DATA FOR ANALYSIS:

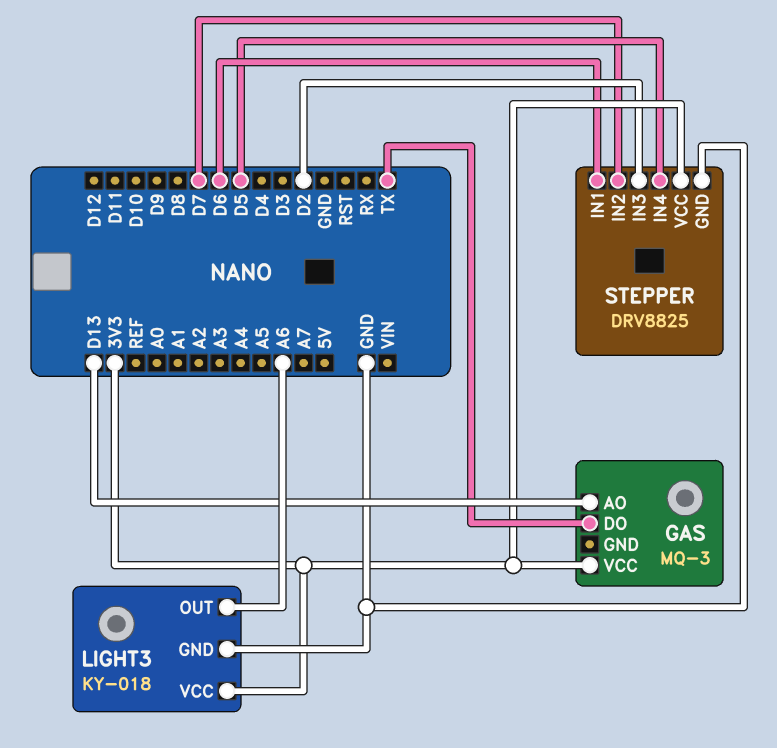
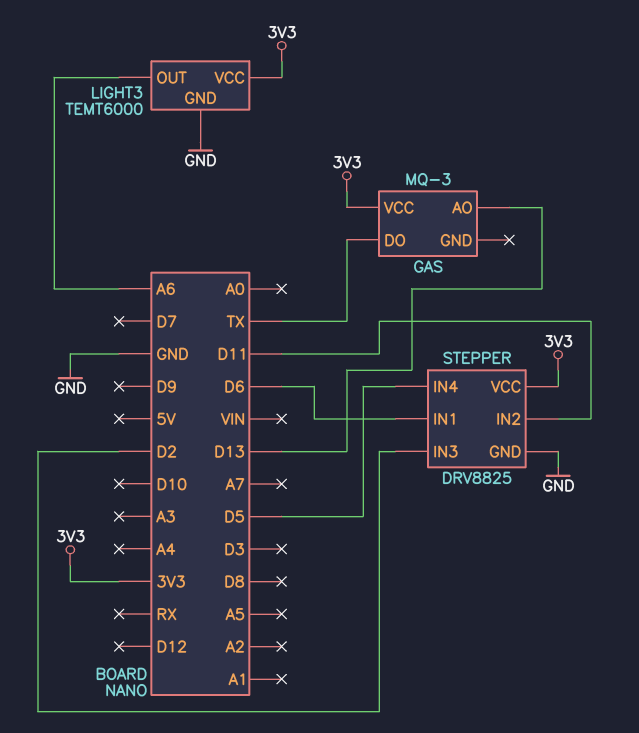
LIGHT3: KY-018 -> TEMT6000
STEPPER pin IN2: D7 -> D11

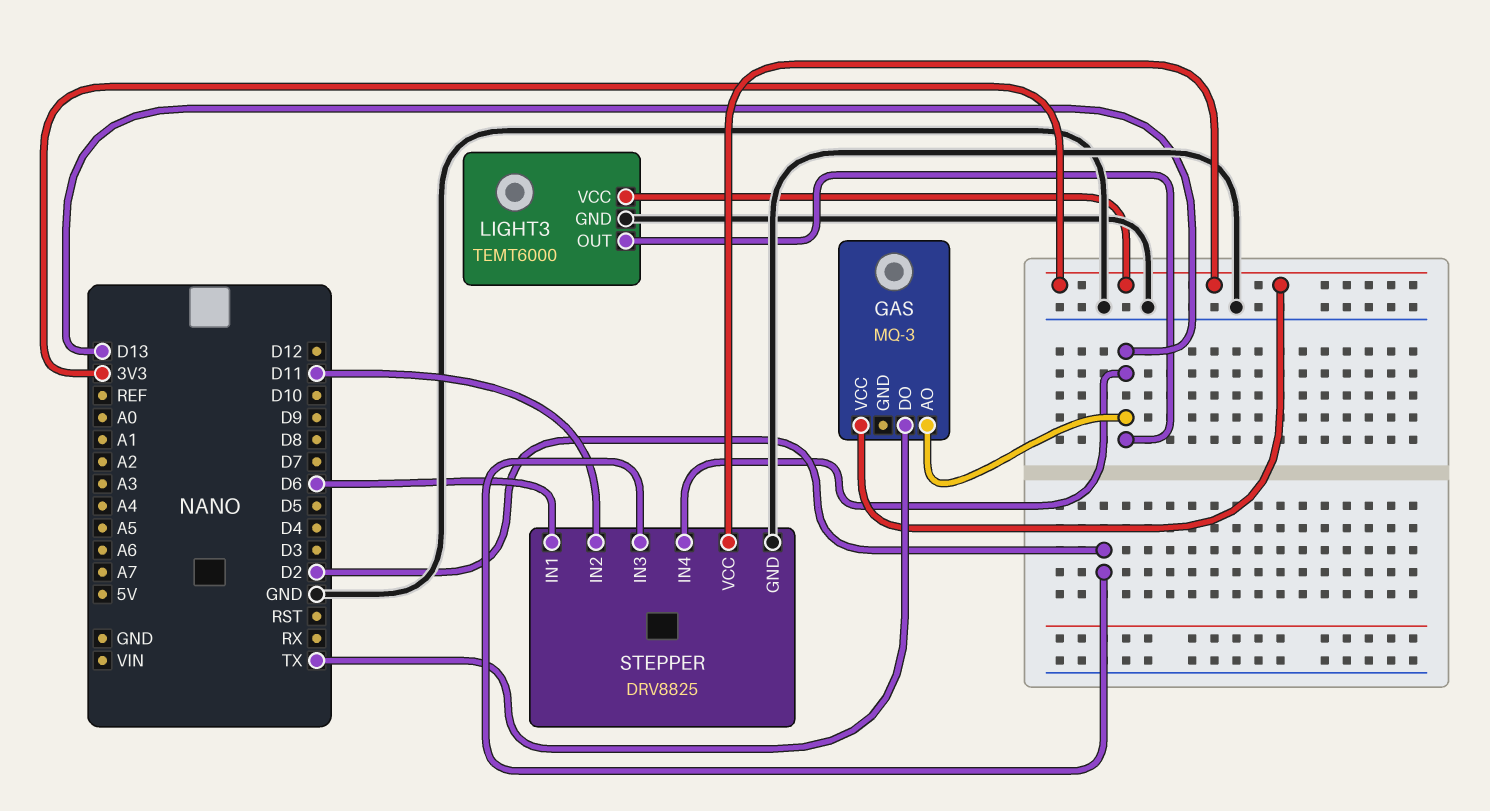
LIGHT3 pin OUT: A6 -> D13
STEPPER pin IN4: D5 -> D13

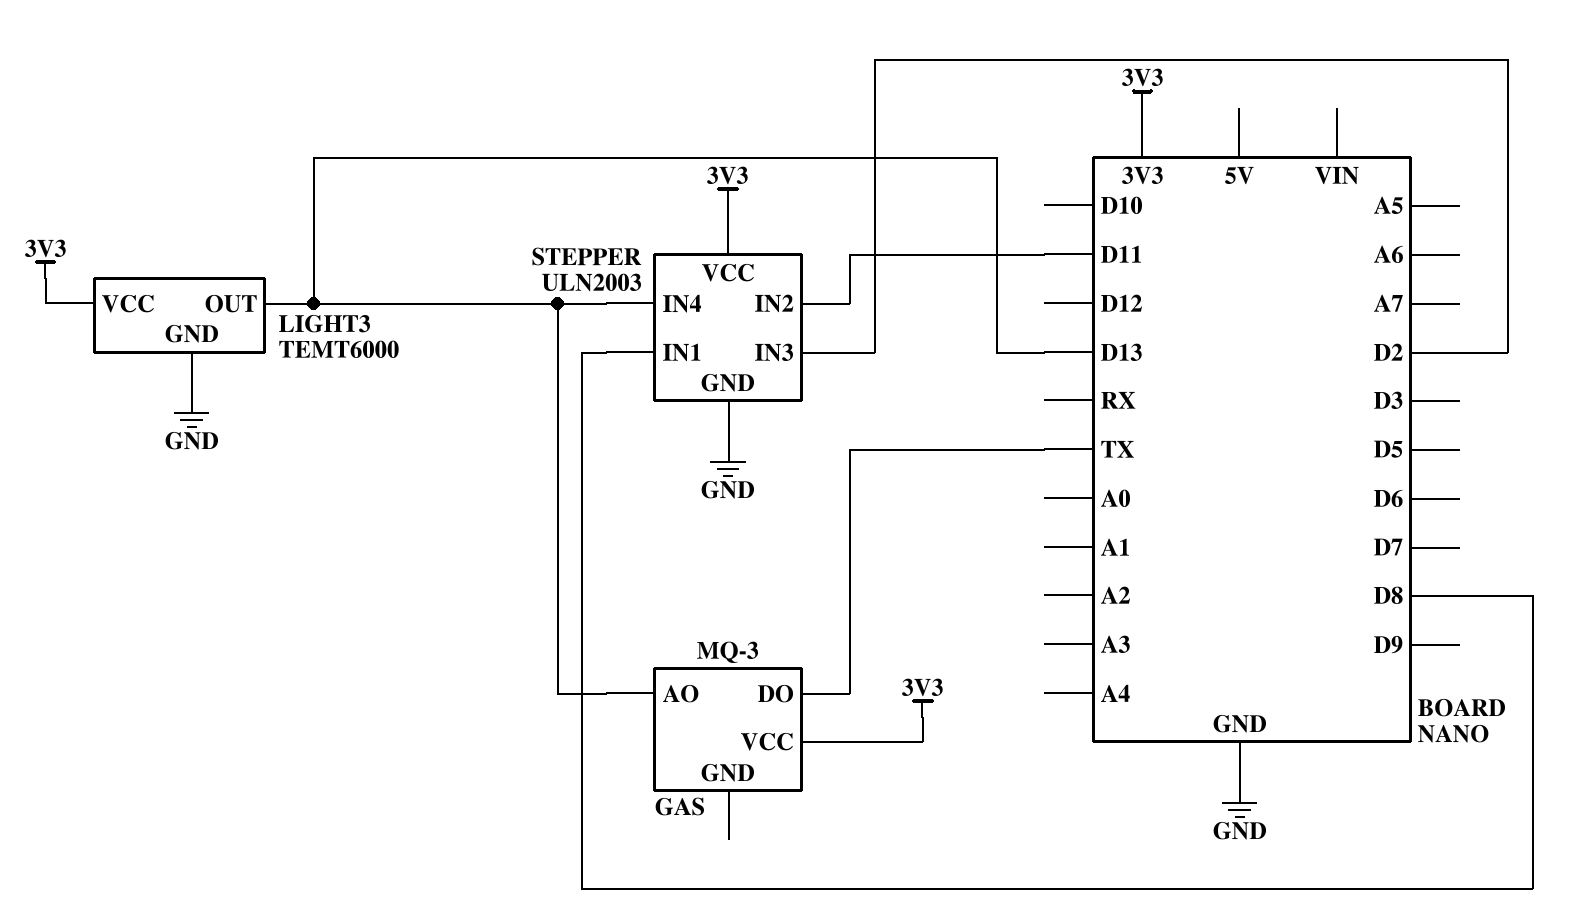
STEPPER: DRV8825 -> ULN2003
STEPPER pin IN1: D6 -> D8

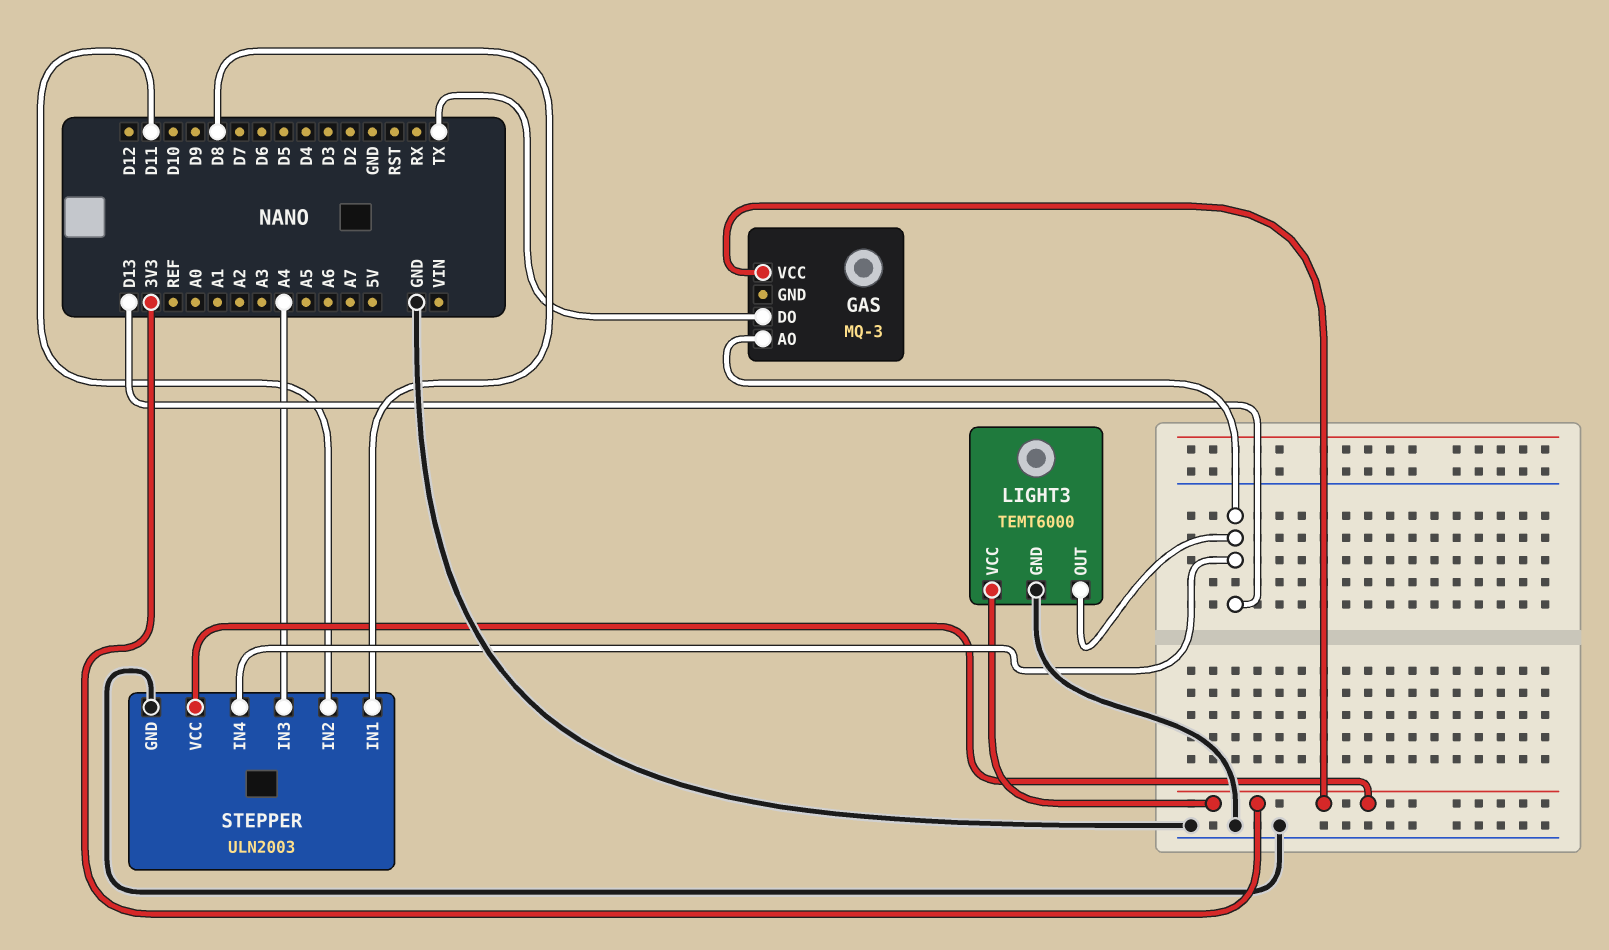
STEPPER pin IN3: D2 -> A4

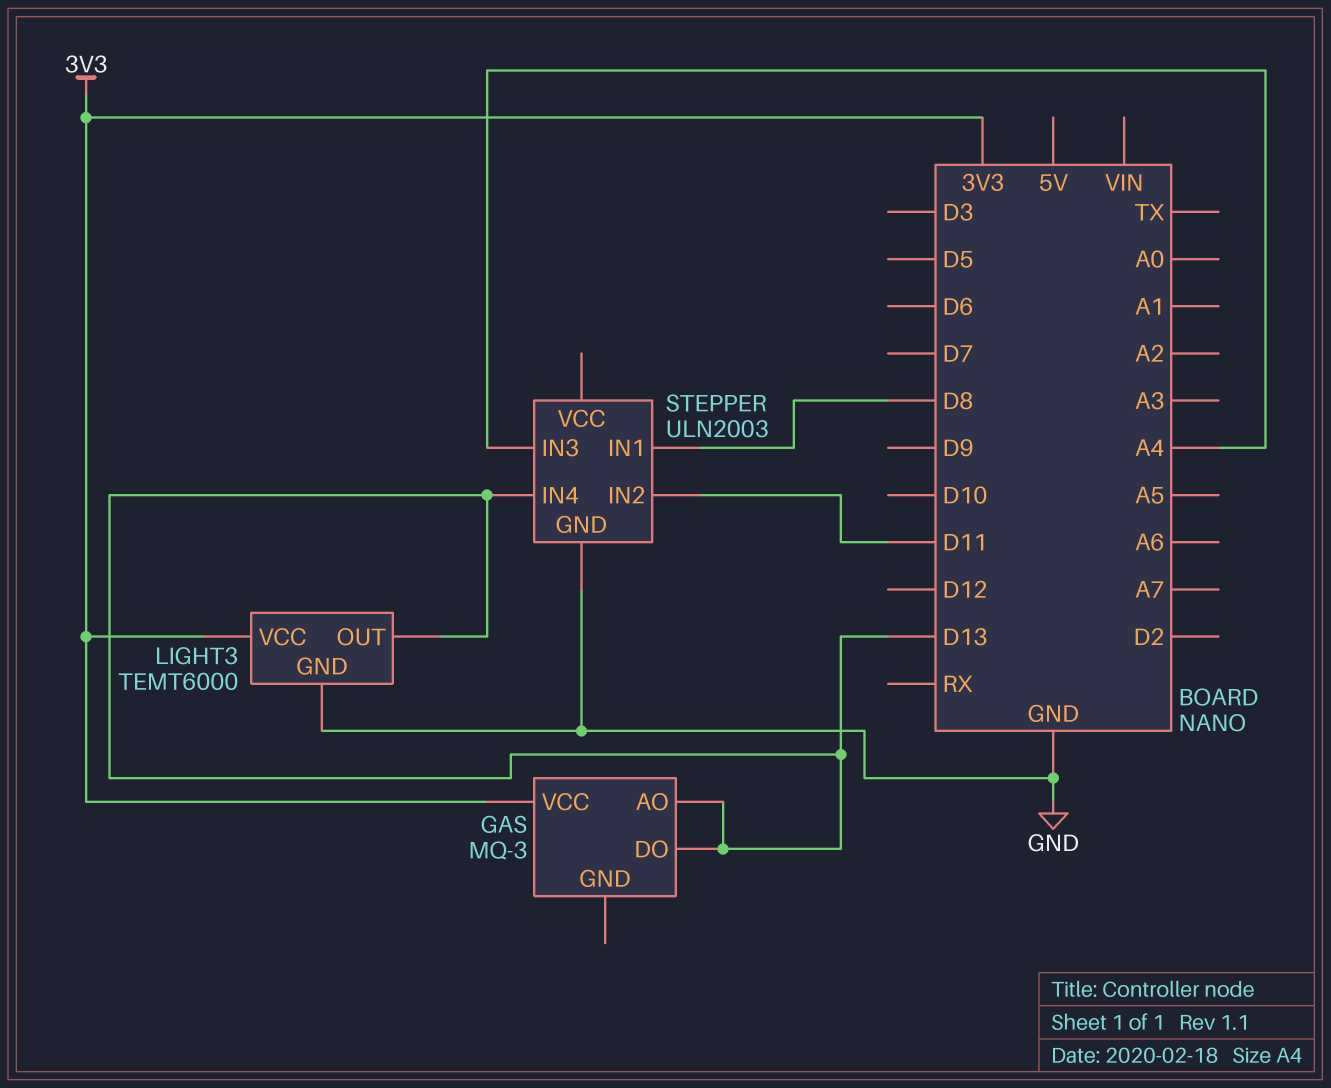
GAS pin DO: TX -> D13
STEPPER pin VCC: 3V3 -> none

EXERCISE AIM: Extract the run of lines from the line holding "STEPPER pin IN4: D5 -> D13" through the final line of the material above, exactly and inclusively. Leave the pictures behind.

RESPONSE AREA:
STEPPER pin IN4: D5 -> D13

STEPPER: DRV8825 -> ULN2003
STEPPER pin IN1: D6 -> D8

STEPPER pin IN3: D2 -> A4

GAS pin DO: TX -> D13
STEPPER pin VCC: 3V3 -> none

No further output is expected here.